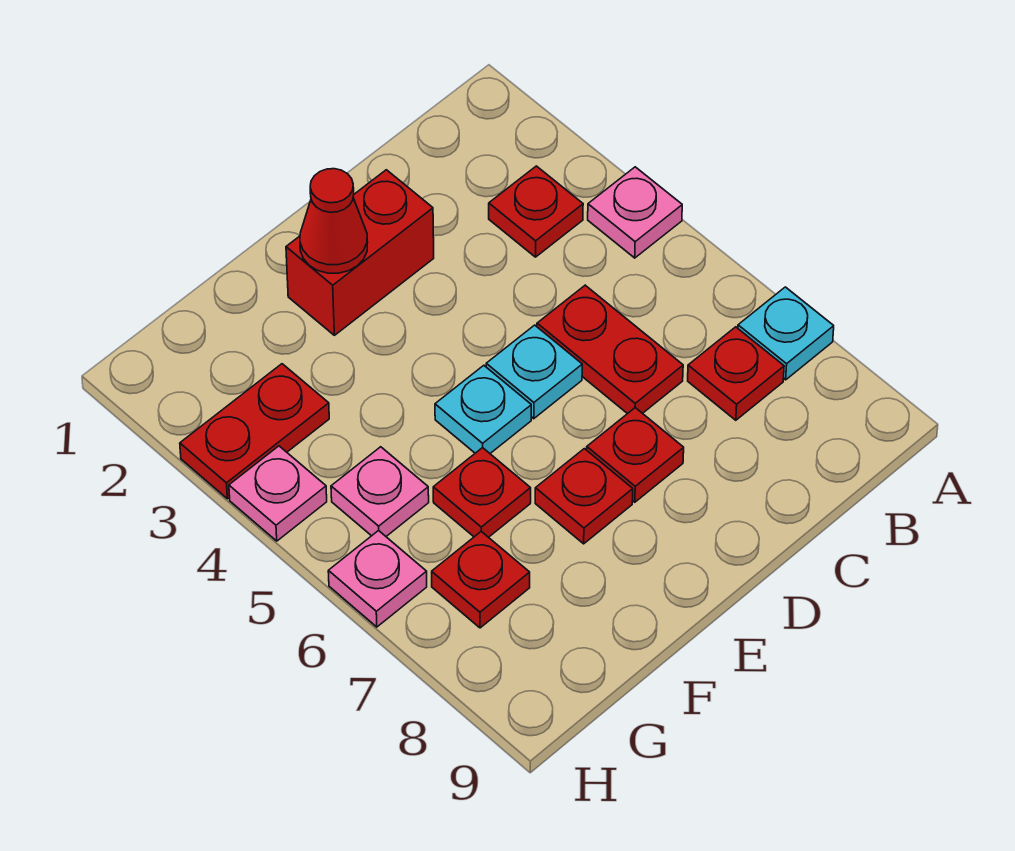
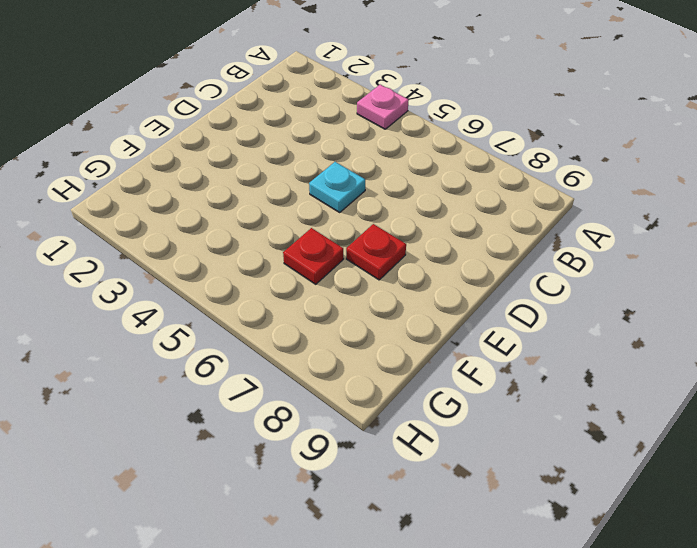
none -> cyan plate A7 level 1
none -> red plate B3 level 1
none -> red plate B7 level 1

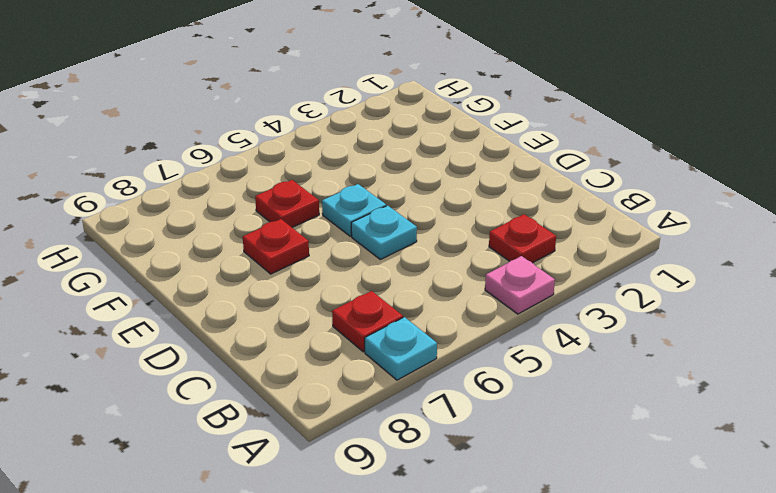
none -> red plate C5:C6 level 1
none -> red brick D2:E2 level 1
none -> red plate D7 level 1

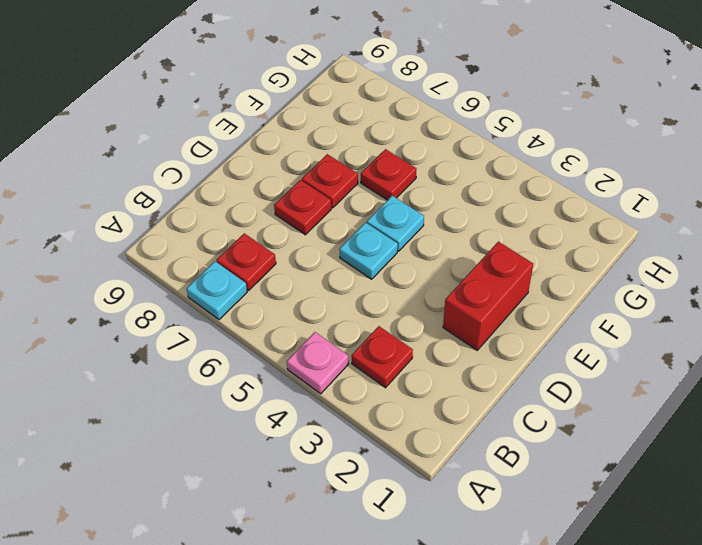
none -> red plate C5:C6 level 1
none -> red plate G3:H3 level 1
none -> pink plate G5 level 1

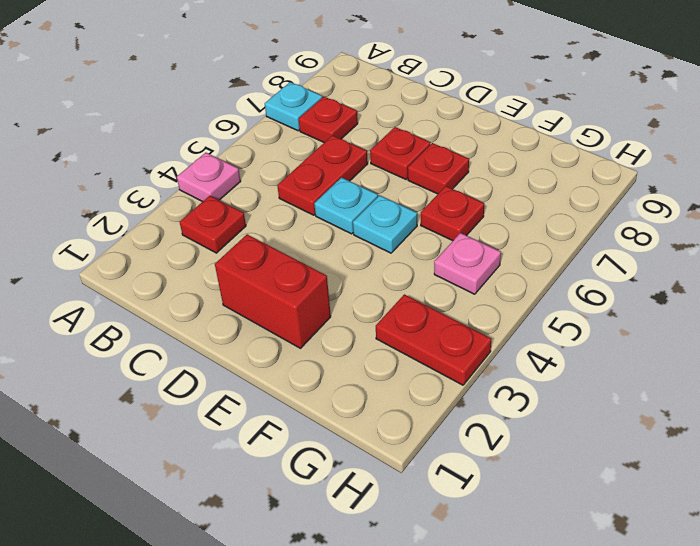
none -> red plate G7 level 1
none -> pink plate H4 level 1
none -> pink plate H6 level 1

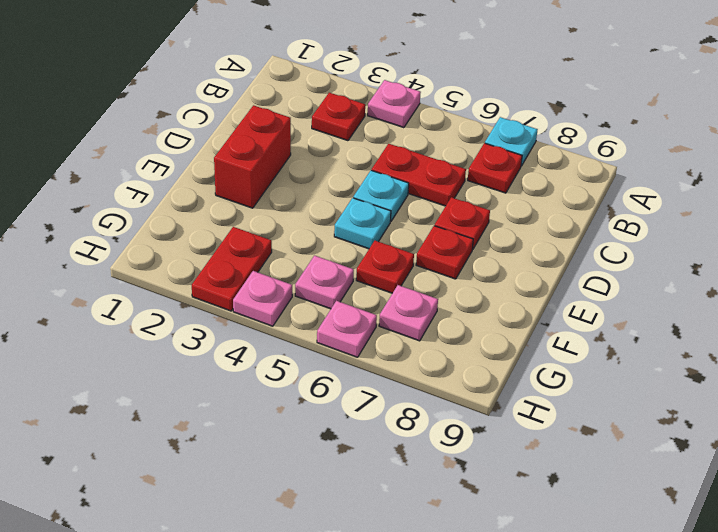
pink plate G7 level 1 -> red plate G7 level 1
none -> red cone E2 level 2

◇ ◇ ◇ ◇

Give the data above again, exactly, with every picture removed.

none -> cyan plate A7 level 1
none -> red plate B3 level 1
none -> red plate B7 level 1

none -> red plate C5:C6 level 1
none -> red brick D2:E2 level 1
none -> red plate D7 level 1

none -> red plate C5:C6 level 1
none -> red plate G3:H3 level 1
none -> pink plate G5 level 1

none -> red plate G7 level 1
none -> pink plate H4 level 1
none -> pink plate H6 level 1

pink plate G7 level 1 -> red plate G7 level 1
none -> red cone E2 level 2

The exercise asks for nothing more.